**Exercise details:**
The range runs from the line containing "J1 pin 3: VS -> SCL" through the last line of the material below; retype it exactly, leaving out the pictures.

Segment Start: Records to process

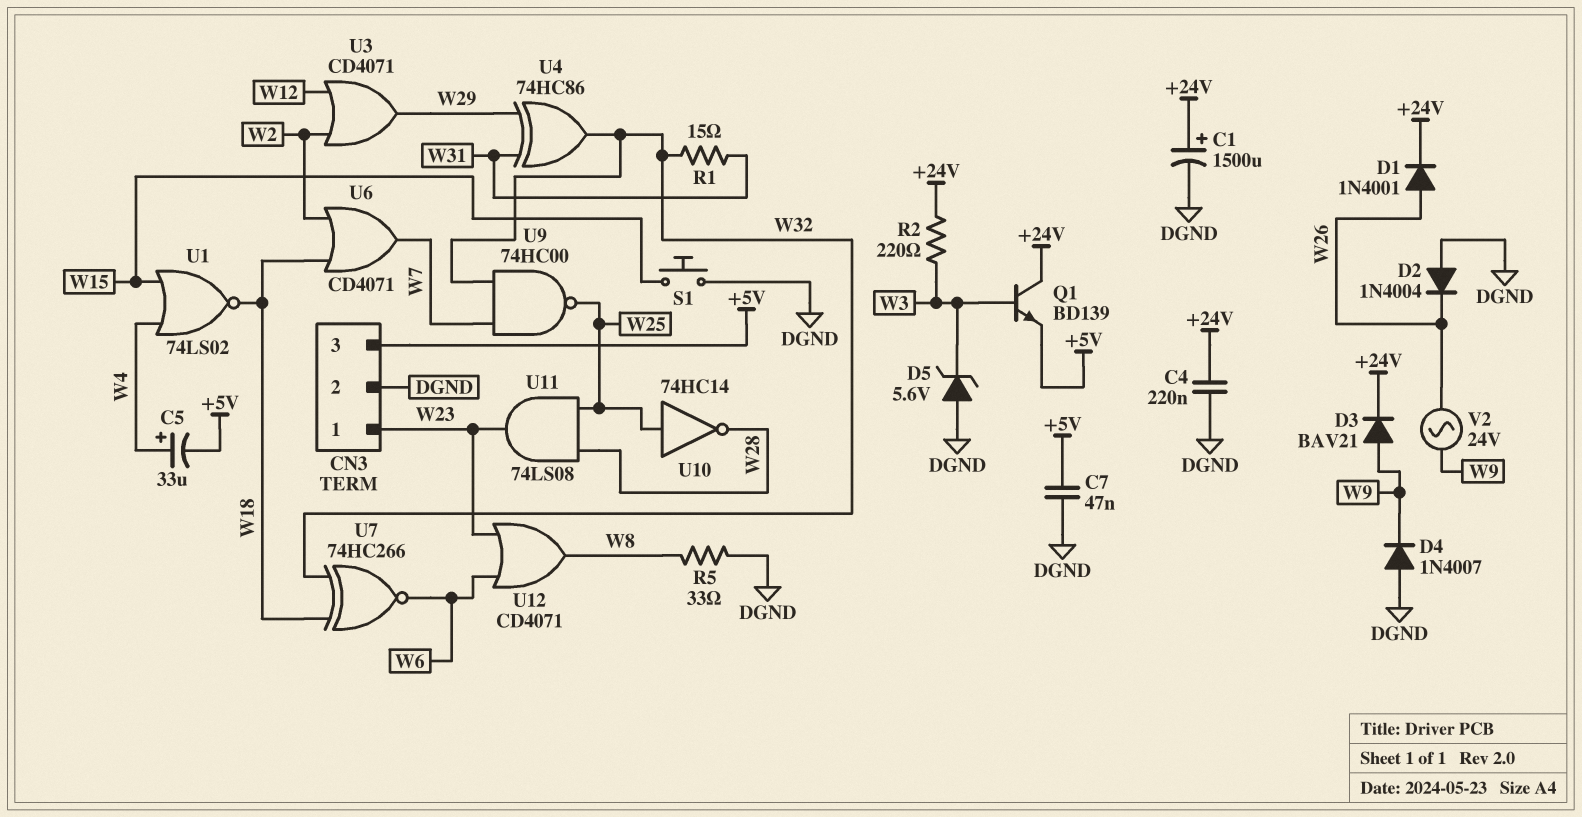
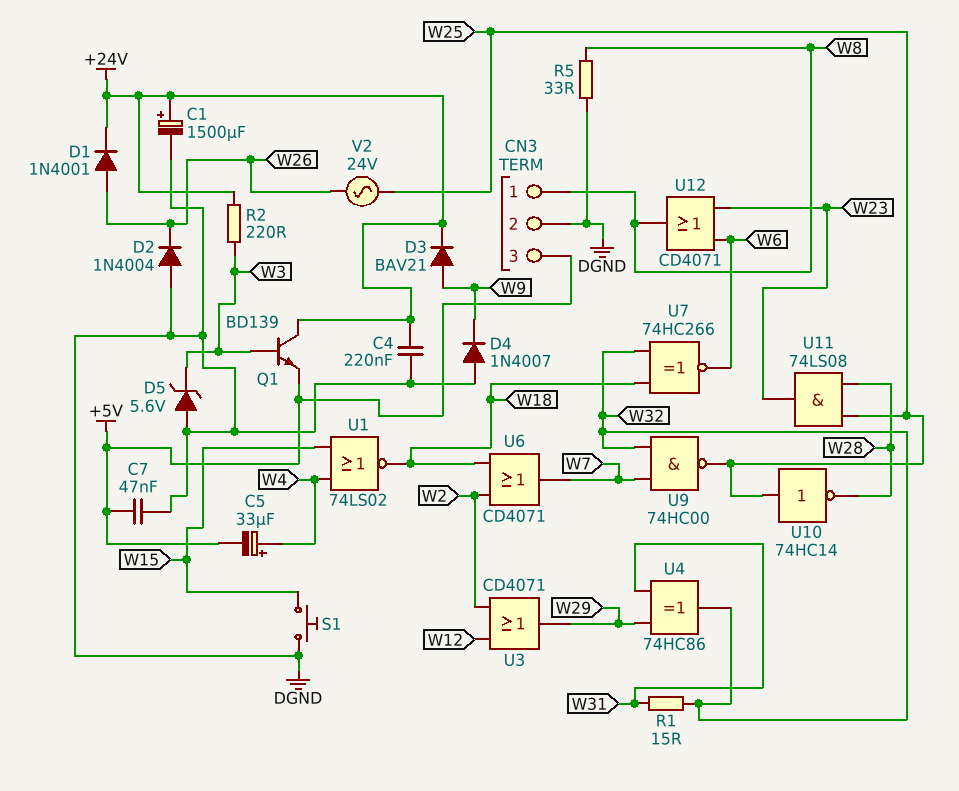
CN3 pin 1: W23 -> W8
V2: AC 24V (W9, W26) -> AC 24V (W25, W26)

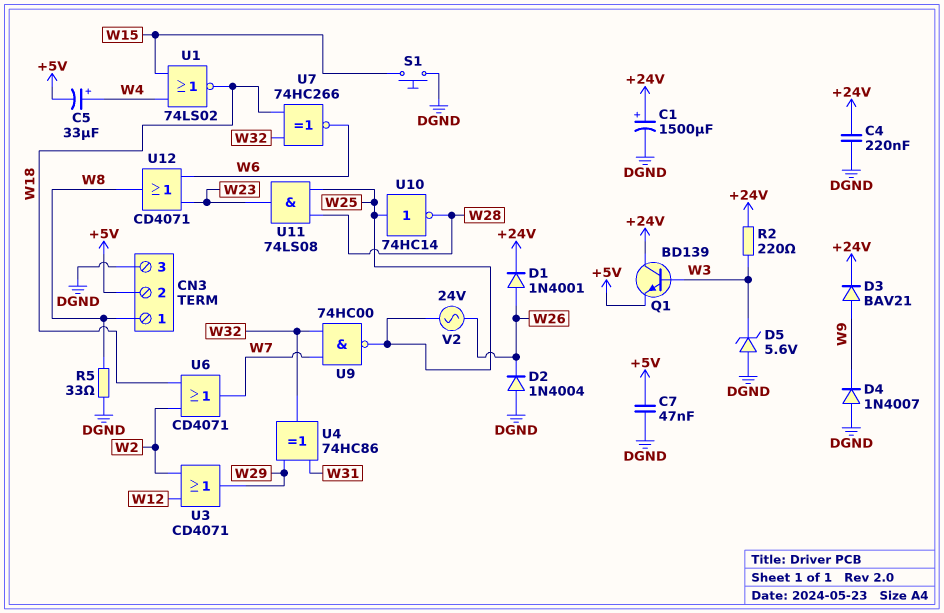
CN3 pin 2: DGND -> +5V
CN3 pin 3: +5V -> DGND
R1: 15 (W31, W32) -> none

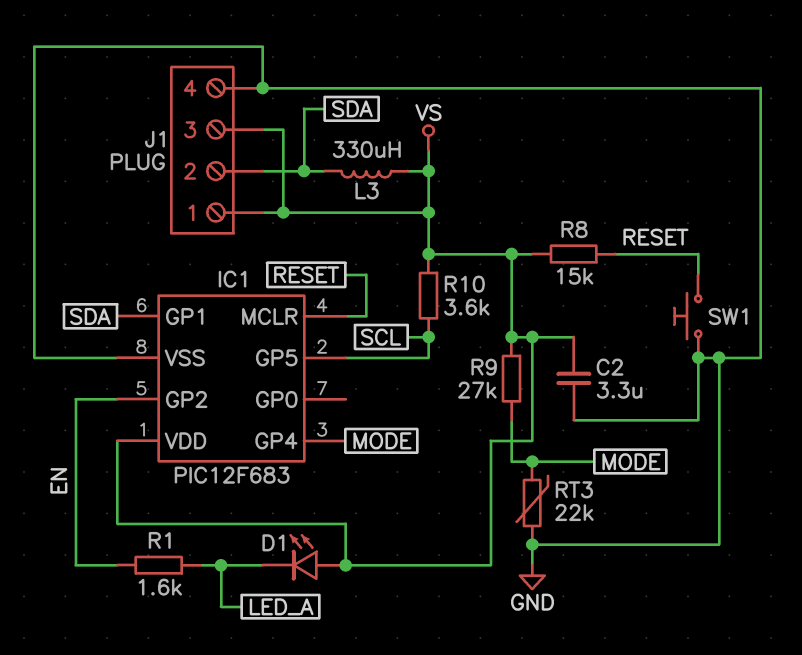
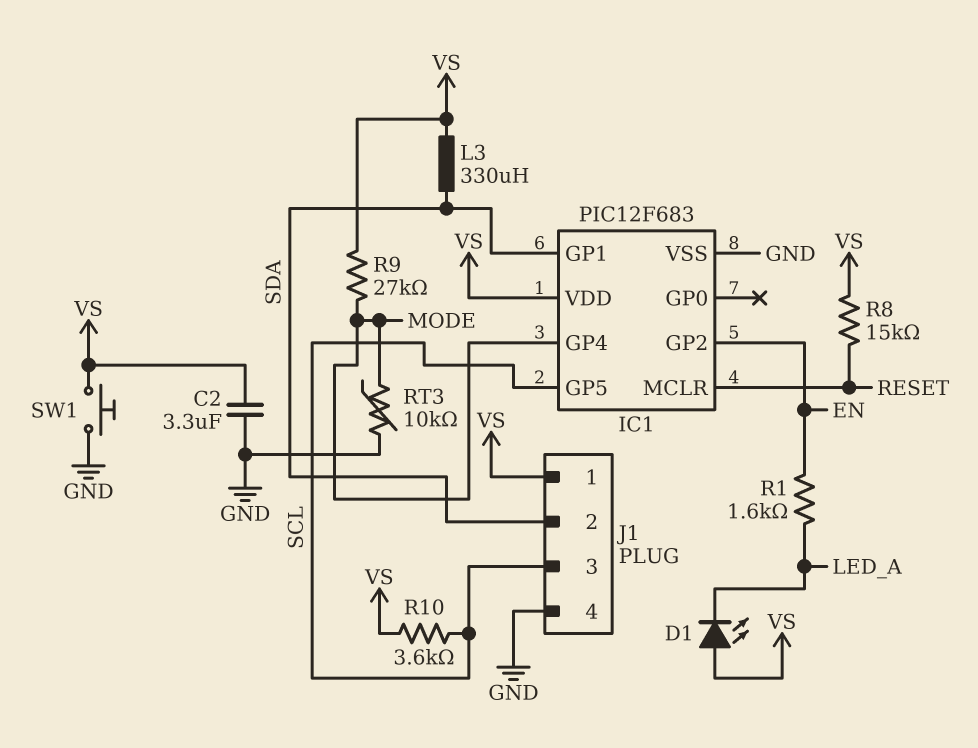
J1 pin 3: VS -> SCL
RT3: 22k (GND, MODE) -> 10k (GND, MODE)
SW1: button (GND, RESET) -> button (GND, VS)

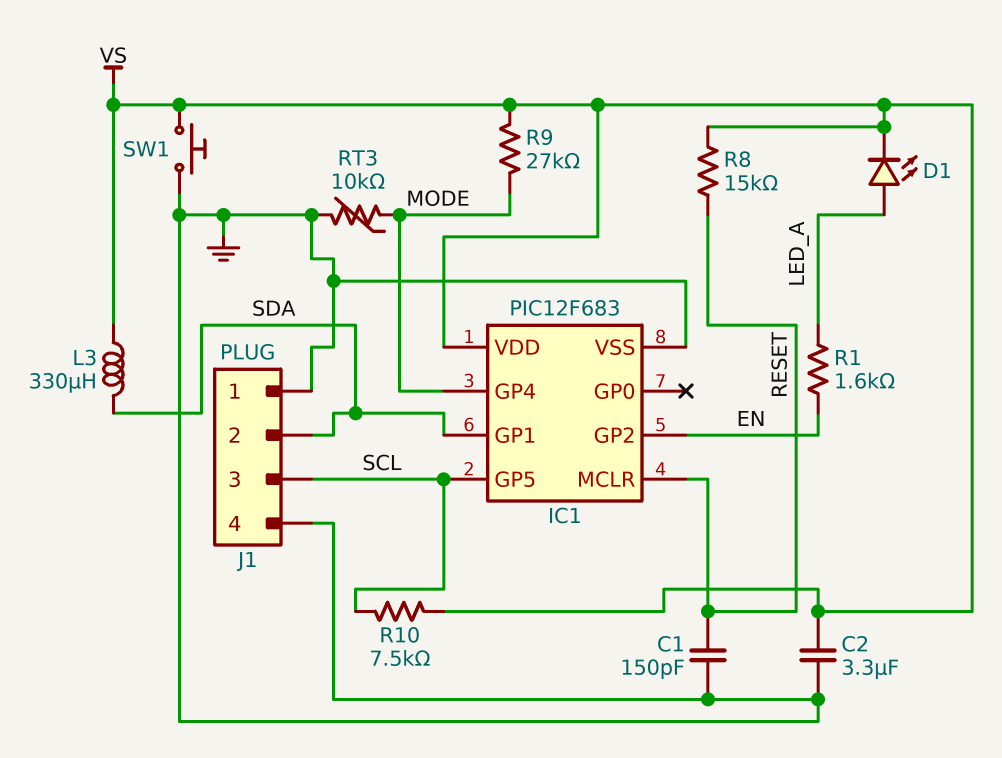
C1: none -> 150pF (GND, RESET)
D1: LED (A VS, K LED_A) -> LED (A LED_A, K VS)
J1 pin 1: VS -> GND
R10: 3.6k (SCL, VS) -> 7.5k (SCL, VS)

Segment End: Records to process

**Solution to the problem:**
J1 pin 3: VS -> SCL
RT3: 22k (GND, MODE) -> 10k (GND, MODE)
SW1: button (GND, RESET) -> button (GND, VS)

C1: none -> 150pF (GND, RESET)
D1: LED (A VS, K LED_A) -> LED (A LED_A, K VS)
J1 pin 1: VS -> GND
R10: 3.6k (SCL, VS) -> 7.5k (SCL, VS)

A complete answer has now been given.